To be done: Pick out every line of the data below that contains the string "instrumentName", and copy each of those lines.

Provided data:
+--

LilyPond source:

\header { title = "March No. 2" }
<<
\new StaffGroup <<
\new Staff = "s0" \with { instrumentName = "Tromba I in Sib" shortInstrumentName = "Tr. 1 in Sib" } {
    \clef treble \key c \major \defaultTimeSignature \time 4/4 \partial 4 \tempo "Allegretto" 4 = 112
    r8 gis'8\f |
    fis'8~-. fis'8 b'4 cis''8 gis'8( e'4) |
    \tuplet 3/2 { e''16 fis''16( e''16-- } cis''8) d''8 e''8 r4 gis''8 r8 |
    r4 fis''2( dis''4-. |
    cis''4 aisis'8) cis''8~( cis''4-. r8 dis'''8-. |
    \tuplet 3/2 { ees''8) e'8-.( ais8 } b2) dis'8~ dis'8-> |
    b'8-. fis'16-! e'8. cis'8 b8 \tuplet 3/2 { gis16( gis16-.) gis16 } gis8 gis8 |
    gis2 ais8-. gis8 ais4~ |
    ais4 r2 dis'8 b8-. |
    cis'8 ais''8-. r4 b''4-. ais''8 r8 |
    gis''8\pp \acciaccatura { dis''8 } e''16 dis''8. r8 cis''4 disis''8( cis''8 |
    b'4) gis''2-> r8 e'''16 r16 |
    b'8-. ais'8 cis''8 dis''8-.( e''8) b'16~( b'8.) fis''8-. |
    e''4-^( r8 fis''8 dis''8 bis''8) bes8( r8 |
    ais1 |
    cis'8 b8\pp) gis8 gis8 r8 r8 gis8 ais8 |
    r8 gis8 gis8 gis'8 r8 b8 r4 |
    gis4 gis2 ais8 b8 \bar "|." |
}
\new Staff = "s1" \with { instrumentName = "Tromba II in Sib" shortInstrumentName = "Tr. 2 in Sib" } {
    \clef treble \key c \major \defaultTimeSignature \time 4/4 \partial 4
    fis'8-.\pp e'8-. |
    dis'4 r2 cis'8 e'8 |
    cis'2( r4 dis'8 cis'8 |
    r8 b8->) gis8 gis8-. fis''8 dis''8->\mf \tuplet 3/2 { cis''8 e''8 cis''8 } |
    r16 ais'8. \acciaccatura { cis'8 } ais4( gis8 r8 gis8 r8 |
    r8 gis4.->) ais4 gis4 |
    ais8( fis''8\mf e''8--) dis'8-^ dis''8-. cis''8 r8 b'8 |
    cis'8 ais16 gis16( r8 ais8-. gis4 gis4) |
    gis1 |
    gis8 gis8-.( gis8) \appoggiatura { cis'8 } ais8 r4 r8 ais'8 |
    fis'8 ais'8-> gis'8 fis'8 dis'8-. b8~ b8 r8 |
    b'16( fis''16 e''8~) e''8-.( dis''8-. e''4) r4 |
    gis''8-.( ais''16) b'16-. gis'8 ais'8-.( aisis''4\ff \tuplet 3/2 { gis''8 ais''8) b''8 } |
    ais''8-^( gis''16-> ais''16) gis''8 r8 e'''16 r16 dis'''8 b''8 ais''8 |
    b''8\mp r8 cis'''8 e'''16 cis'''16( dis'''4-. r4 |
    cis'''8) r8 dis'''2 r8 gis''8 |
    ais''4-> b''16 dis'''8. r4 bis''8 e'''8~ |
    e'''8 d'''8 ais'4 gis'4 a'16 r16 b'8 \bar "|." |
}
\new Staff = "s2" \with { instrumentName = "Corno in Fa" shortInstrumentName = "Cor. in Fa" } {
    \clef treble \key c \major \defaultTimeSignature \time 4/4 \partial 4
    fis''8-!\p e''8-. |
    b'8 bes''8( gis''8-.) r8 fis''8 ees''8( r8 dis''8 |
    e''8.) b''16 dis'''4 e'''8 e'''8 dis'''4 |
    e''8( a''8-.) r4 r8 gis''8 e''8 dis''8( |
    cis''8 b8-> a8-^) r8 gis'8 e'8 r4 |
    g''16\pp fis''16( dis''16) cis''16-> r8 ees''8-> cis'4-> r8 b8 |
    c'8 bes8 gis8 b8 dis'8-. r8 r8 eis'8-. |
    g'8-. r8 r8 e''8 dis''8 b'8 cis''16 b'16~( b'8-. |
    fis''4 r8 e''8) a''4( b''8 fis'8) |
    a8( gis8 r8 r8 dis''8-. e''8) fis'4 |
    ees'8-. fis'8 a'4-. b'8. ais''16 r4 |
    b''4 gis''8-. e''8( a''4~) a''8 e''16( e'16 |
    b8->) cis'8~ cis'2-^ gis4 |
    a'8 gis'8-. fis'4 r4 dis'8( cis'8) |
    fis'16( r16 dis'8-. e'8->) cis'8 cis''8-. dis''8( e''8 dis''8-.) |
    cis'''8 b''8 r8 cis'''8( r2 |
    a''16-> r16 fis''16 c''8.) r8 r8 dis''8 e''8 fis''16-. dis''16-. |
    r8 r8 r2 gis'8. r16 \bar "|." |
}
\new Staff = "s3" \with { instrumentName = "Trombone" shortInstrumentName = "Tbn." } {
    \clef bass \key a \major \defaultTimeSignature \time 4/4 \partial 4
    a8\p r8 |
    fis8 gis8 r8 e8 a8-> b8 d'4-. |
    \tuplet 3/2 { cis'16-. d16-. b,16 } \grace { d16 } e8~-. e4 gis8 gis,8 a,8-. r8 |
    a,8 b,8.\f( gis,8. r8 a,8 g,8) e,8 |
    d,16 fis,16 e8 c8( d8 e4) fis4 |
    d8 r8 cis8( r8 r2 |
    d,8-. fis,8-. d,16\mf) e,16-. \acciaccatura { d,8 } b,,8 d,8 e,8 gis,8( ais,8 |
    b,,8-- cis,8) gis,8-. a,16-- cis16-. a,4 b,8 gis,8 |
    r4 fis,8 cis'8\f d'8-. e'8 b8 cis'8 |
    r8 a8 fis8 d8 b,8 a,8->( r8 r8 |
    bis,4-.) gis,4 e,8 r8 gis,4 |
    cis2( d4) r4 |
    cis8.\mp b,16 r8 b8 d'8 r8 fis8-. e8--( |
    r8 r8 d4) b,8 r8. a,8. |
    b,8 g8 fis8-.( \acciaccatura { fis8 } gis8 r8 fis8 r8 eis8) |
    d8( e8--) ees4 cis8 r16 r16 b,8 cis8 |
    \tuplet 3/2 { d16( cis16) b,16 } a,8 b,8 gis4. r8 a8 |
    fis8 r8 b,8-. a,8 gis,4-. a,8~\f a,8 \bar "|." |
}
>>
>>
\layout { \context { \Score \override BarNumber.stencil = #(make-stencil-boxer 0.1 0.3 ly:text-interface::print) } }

+--

Answer below:
\new Staff = "s0" \with { instrumentName = "Tromba I in Sib" shortInstrumentName = "Tr. 1 in Sib" } {
\new Staff = "s1" \with { instrumentName = "Tromba II in Sib" shortInstrumentName = "Tr. 2 in Sib" } {
\new Staff = "s2" \with { instrumentName = "Corno in Fa" shortInstrumentName = "Cor. in Fa" } {
\new Staff = "s3" \with { instrumentName = "Trombone" shortInstrumentName = "Tbn." } {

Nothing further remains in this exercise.